**Try it**.
Go through the records and count every line that holds "turquoise". Only the number belongs in the reply.

=== Given data ===

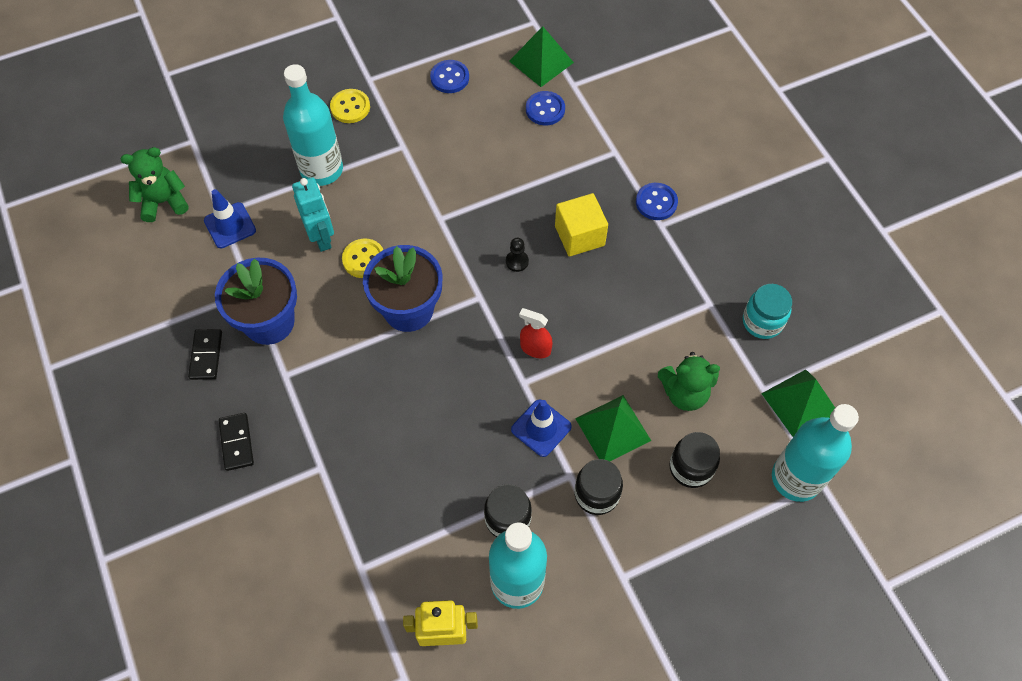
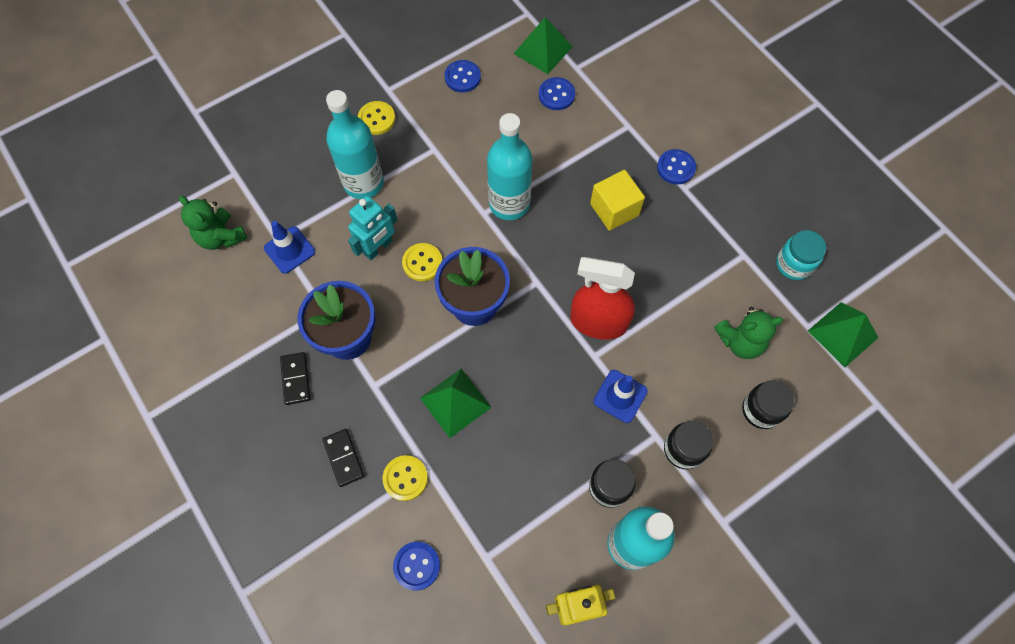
camera: 10 degrees left, 5 degrees up
(163, 202) = (221, 237): green teddy bear -> green teddy bear turned 105 degrees counterclockwise
(286, 564) = (417, 566): none -> blue button
(295, 473) = (405, 478): none -> yellow button
(321, 237) = (378, 248): turquoise robot -> turquoise robot turned 75 degrees clockwise
(517, 261) = (563, 243): black pawn -> none
(535, 348) = (598, 322): red spray bottle -> red spray bottle, size x1.94
(612, 429) = (684, 386): green pyramid -> green pyramid (455, 402)
(796, 478) = (854, 404): turquoise bottle -> turquoise bottle (509, 203)

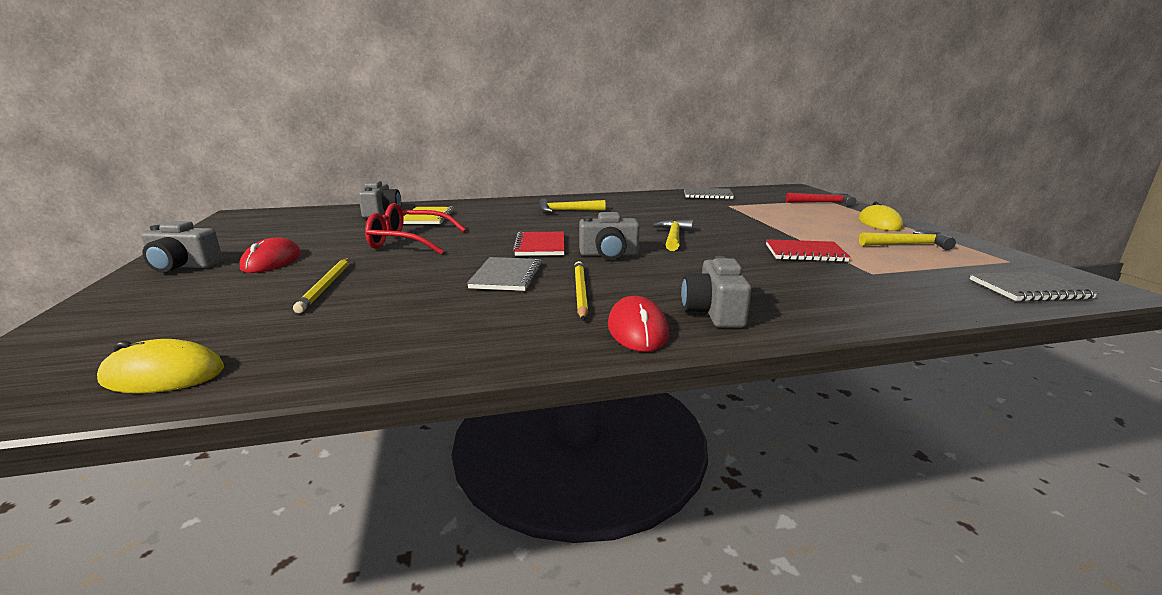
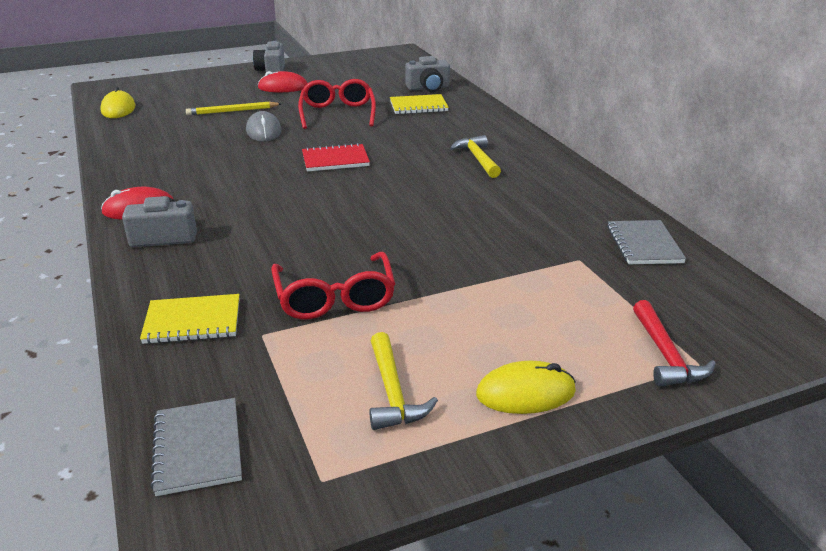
camera: 80 degrees right, 10 degrees up
(425, 271) = (264, 131): none -> grey mouse
(506, 276) = (251, 157): grey notebook -> none
(580, 292) = (213, 185): yellow pencil -> none
(609, 254) = (313, 190): grey camera -> none
(673, 237) = (383, 219): yellow hammer -> none
(805, 253) = (335, 298): red notebook -> red glasses
(873, 295) = (193, 321): none -> yellow notebook

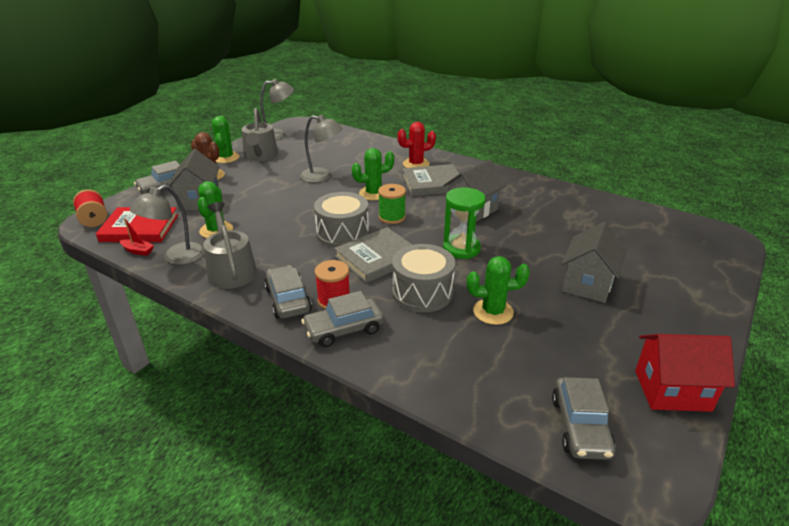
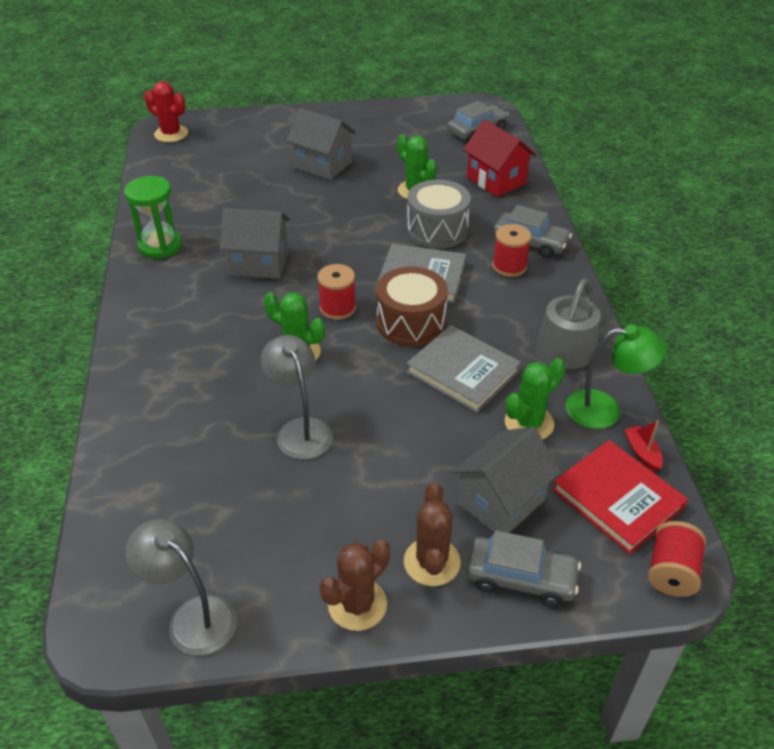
camera: 130 degrees left, 10 degrees up
(176, 257) = (605, 409): grey lamp -> green lamp
(226, 158) = (357, 604): green cactus -> brown cactus
(260, 156) = (304, 560): grey watering can -> none
(288, 300) = (544, 290): grey car -> none
(342, 233) = (411, 322): grey drum -> brown drum
(392, 217) = (337, 308): green spool -> red spool
(416, 164) = (171, 363): red cactus -> red cactus (171, 134)
(432, 183) = (219, 320): grey book -> grey book (463, 372)
(461, 248) = (344, 239): green hourglass -> green hourglass (160, 246)
(587, 284) = (323, 165): grey house -> grey house turned 45 degrees clockwise
(672, 390) = (405, 113): red house -> red house (496, 180)

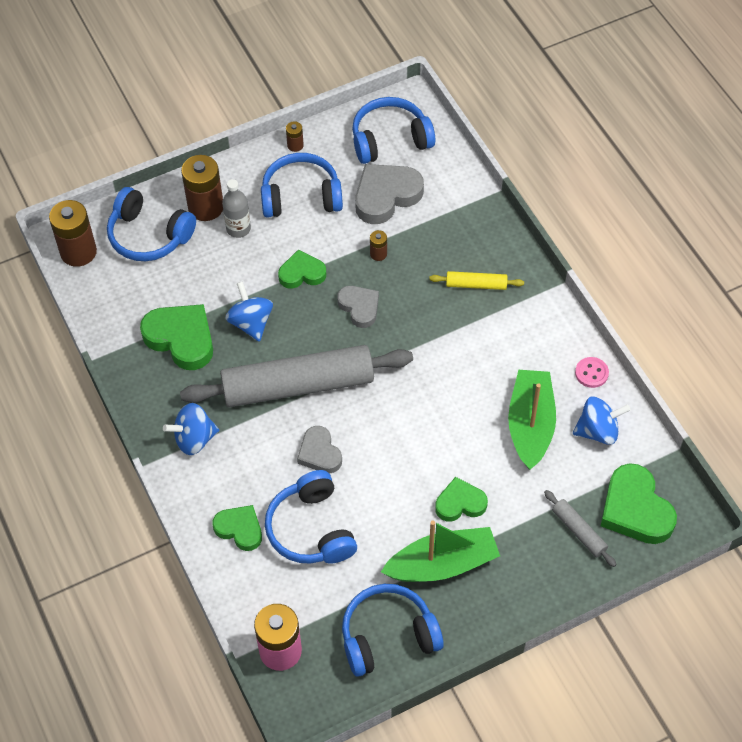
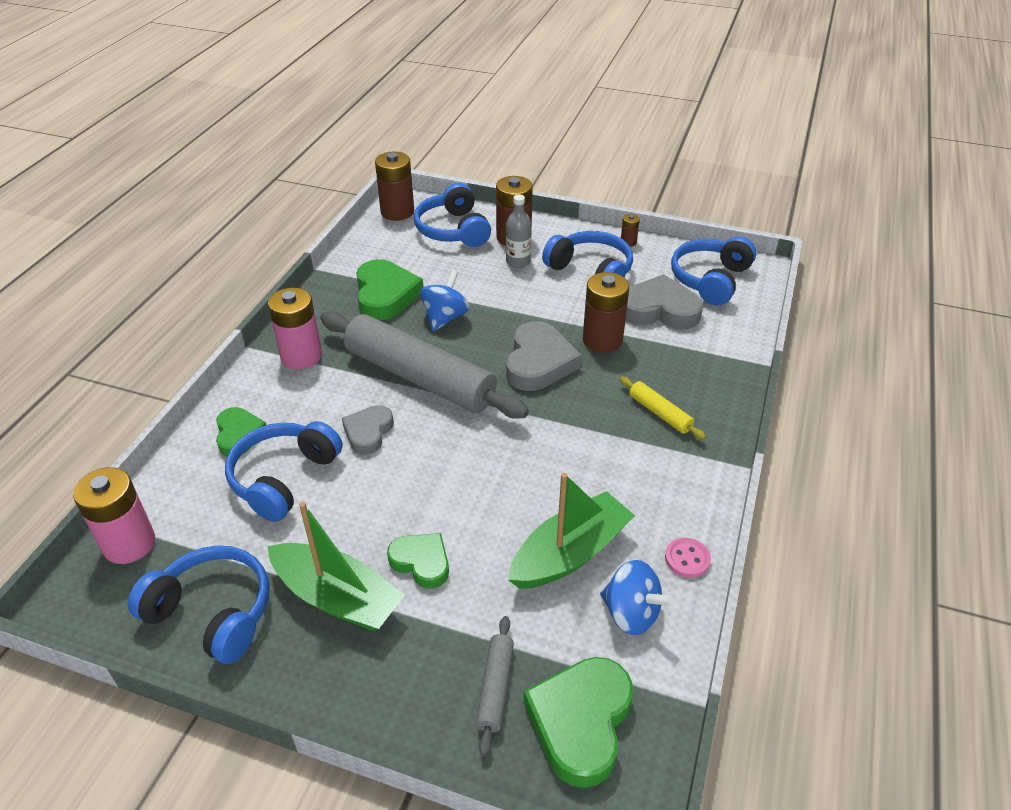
camera: 45 degrees right, 15 degrees down
(194, 439) = (301, 356): blue spinning top -> pink battery
(302, 273) = (525, 314): green heart -> none
(359, 307) = (539, 362): grey heart -> grey heart, size x1.61
(378, 254) = (602, 340): brown battery -> brown battery, size x2.15
(390, 139) = (710, 280): blue headphones -> blue headphones turned 90 degrees counterclockwise

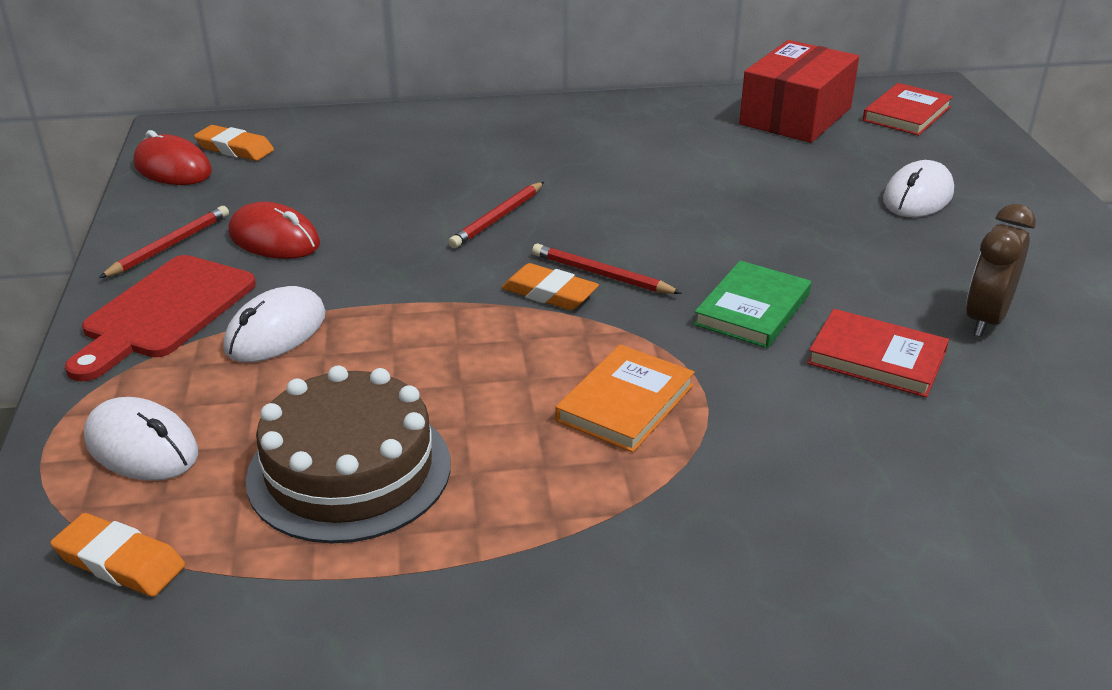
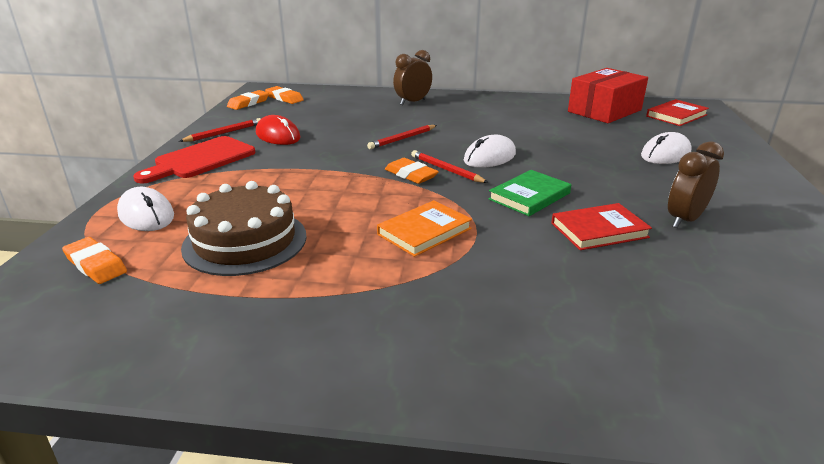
camera: 15 degrees right, 5 degrees down
(173, 168) = (248, 103): red mouse -> orange eraser
(276, 332) = (250, 174): white mouse -> white mouse (489, 157)
(474, 132) = (413, 102): none -> brown clock
(876, 358) = (599, 230): red book -> red book turned 60 degrees counterclockwise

===

**Response to this task**.
2